[Material for this exercise]

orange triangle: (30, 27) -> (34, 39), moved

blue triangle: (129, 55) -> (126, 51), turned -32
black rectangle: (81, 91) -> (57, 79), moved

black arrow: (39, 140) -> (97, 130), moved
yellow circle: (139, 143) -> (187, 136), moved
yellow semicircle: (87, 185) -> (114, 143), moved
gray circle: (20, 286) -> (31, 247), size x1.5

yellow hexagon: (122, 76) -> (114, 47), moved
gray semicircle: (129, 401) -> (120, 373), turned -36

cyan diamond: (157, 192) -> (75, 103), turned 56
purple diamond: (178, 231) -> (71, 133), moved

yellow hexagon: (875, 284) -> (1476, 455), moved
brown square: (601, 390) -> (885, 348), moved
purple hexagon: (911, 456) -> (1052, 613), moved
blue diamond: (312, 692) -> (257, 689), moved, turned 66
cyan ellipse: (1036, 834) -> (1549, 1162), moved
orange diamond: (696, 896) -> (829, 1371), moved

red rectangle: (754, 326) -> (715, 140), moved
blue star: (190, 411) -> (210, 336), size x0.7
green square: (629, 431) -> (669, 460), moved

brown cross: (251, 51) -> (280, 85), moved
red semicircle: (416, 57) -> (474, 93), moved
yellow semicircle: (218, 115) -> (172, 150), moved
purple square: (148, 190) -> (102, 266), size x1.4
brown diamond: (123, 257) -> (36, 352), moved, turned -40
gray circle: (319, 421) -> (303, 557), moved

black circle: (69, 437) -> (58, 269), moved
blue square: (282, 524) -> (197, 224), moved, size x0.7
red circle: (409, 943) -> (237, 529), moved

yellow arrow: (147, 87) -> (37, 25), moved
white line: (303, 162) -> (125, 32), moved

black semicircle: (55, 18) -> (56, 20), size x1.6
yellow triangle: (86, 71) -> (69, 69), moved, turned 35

[/Material for this exercise]

Task prompt:
Where the string "blue" appears in a line of the entries above, return that line.

Solution:
blue triangle: (129, 55) -> (126, 51), turned -32
blue diamond: (312, 692) -> (257, 689), moved, turned 66
blue star: (190, 411) -> (210, 336), size x0.7
blue square: (282, 524) -> (197, 224), moved, size x0.7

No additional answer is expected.